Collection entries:

- - - - -

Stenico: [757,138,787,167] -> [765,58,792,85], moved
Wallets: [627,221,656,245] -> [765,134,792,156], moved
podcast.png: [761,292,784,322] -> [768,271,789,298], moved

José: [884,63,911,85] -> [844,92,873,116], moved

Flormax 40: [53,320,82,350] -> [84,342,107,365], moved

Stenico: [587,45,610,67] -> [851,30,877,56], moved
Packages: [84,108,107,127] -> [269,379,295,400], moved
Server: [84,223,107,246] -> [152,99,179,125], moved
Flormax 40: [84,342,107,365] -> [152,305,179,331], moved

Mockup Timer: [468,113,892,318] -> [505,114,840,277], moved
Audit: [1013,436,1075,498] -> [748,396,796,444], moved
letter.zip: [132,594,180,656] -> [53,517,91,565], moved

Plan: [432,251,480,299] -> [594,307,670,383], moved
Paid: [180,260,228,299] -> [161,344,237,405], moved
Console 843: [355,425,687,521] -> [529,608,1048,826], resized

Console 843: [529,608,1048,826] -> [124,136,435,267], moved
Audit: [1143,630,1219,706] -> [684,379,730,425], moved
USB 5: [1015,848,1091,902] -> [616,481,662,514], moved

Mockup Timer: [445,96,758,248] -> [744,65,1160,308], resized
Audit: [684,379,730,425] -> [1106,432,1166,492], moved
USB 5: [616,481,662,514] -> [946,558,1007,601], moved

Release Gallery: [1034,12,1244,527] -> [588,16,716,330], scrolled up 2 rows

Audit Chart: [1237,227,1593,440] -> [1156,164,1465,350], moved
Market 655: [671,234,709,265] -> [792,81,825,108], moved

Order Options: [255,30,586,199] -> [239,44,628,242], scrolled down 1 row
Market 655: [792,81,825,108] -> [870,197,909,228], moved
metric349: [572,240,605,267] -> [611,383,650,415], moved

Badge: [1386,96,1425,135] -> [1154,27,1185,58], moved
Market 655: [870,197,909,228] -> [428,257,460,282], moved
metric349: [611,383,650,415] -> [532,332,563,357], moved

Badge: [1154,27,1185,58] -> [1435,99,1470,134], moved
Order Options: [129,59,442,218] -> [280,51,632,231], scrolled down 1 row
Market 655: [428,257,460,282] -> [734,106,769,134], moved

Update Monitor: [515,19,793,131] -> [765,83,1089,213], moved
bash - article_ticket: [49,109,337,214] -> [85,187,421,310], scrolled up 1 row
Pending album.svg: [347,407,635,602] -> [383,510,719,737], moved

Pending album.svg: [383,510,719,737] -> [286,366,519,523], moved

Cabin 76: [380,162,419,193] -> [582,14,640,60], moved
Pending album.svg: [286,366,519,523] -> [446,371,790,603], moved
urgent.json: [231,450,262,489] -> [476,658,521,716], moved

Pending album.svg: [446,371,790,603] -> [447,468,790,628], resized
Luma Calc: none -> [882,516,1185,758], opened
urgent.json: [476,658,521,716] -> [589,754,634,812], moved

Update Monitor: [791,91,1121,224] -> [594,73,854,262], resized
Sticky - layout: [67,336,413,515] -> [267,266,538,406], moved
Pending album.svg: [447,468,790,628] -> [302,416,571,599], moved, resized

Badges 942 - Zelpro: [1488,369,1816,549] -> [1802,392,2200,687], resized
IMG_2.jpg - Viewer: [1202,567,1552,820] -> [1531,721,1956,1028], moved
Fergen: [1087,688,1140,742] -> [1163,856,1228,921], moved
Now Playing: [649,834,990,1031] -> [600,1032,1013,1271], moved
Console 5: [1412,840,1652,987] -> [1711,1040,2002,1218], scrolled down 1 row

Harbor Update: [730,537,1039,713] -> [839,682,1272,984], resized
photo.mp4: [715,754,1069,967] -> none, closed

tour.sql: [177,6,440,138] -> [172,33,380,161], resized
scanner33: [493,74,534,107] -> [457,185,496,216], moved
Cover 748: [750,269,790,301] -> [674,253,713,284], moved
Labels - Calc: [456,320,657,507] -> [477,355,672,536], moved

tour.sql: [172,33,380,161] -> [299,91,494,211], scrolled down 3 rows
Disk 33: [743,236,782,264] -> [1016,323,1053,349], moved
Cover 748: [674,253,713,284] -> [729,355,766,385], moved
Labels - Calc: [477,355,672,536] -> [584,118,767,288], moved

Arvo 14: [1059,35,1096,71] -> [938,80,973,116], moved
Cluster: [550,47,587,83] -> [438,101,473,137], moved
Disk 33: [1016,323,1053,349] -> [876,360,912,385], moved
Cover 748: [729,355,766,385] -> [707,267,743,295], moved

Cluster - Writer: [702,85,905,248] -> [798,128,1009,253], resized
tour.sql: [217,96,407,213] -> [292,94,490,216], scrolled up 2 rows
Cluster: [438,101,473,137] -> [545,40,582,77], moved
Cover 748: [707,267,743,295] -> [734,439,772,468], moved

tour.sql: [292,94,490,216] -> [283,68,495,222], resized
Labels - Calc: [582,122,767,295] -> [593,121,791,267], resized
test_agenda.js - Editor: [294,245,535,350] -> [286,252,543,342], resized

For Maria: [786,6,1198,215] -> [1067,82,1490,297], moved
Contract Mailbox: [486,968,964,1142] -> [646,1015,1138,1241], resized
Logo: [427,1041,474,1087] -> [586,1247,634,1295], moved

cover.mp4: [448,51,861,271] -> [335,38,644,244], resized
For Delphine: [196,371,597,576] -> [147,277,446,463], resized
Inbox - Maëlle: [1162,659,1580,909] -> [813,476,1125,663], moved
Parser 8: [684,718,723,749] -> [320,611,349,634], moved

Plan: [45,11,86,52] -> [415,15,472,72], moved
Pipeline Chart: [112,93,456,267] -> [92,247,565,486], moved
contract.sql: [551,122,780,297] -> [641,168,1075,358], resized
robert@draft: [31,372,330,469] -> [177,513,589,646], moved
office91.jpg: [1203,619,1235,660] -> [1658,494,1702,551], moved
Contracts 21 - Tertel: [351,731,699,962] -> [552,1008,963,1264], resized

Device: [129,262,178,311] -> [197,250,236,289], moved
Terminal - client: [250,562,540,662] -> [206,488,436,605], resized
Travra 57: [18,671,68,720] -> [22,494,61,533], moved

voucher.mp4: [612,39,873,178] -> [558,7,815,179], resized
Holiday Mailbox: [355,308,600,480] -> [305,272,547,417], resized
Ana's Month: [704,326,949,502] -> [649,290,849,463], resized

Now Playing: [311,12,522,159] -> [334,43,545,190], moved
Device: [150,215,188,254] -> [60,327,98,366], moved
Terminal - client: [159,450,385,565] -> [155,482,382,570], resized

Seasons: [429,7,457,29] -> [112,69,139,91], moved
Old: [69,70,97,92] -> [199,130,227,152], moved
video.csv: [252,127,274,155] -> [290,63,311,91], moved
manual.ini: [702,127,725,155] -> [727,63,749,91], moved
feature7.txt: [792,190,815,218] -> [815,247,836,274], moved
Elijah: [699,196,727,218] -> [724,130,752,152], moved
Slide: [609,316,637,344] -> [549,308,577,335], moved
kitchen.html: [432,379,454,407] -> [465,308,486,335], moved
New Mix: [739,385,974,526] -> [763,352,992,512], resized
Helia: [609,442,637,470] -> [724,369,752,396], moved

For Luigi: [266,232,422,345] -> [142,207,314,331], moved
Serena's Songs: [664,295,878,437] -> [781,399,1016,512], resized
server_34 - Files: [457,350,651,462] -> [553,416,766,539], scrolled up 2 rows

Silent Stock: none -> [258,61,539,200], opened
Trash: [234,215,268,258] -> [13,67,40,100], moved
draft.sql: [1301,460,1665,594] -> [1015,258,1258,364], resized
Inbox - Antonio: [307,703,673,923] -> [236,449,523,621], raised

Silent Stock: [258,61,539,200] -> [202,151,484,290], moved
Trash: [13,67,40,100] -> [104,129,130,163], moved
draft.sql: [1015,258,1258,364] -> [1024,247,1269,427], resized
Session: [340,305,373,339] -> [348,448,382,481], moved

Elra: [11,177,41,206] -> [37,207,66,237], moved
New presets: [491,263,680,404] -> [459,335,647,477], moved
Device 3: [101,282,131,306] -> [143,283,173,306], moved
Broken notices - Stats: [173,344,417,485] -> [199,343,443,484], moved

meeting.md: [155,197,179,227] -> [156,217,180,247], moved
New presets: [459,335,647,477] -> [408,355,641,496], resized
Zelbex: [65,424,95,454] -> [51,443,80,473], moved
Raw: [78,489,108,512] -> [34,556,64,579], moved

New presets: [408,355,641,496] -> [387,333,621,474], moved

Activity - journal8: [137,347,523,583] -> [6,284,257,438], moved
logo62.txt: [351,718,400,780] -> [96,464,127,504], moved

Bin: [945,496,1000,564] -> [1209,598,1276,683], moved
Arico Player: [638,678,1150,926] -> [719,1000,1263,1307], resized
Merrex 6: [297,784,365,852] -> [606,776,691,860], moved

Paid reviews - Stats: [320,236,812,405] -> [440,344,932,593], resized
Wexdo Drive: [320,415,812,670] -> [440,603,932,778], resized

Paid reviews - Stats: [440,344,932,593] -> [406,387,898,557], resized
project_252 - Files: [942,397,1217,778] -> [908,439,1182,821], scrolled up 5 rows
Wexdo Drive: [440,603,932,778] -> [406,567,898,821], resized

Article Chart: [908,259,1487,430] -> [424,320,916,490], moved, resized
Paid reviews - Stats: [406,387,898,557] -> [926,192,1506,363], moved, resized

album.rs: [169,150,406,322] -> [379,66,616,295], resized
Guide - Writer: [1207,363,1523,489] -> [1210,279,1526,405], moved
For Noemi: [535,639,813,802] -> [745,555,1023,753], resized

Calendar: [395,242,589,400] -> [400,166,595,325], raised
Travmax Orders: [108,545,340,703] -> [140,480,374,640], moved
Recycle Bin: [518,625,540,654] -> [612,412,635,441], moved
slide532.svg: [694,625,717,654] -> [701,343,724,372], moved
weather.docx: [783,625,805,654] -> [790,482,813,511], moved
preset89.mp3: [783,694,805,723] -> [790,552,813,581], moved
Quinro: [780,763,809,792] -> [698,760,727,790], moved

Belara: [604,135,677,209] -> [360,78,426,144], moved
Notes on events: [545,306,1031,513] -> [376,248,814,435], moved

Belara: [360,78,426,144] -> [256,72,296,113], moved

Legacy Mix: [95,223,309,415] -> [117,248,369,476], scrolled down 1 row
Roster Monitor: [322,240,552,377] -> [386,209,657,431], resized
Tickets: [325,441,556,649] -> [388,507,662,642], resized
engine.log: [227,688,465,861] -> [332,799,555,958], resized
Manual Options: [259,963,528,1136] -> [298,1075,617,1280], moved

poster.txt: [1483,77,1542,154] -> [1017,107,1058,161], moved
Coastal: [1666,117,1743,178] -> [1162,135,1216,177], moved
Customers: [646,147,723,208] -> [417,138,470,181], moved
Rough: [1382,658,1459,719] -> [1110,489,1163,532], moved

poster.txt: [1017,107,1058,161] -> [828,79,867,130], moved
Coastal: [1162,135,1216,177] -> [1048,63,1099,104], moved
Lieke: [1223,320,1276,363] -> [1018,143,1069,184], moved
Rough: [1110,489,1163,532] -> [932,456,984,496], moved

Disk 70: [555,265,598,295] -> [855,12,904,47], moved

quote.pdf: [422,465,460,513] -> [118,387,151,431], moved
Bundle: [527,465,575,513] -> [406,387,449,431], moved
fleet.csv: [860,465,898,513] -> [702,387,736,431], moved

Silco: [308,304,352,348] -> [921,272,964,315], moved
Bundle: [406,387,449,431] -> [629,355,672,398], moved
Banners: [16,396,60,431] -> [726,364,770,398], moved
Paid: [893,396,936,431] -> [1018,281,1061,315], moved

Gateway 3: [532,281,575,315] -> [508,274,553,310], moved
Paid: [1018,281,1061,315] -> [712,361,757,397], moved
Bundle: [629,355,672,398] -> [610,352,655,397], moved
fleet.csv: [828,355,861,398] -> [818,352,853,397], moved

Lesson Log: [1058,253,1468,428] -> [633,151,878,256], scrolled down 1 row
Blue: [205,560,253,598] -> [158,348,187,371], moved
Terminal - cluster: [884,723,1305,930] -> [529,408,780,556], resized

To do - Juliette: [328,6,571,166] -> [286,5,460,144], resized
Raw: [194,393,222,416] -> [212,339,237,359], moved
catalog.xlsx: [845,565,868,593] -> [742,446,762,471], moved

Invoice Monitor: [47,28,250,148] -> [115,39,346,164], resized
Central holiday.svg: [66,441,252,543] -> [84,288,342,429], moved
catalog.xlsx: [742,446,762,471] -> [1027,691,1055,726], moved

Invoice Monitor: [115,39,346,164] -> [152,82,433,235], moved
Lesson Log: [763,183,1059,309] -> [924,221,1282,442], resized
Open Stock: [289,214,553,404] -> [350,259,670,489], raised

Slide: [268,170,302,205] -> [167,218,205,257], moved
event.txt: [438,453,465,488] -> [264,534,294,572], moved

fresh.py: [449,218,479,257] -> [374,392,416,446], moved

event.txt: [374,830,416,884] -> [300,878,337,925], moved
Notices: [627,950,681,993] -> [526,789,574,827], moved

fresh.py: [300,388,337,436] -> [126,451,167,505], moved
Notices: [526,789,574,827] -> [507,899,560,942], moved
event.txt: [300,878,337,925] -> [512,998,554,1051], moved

- - - - -

- How to complete this task:
All lines from the top of the data through the line containing "José: [884,63,911,85] ->" need to be retyped exactly, and nothing more.

- Answer:
Stenico: [757,138,787,167] -> [765,58,792,85], moved
Wallets: [627,221,656,245] -> [765,134,792,156], moved
podcast.png: [761,292,784,322] -> [768,271,789,298], moved

José: [884,63,911,85] -> [844,92,873,116], moved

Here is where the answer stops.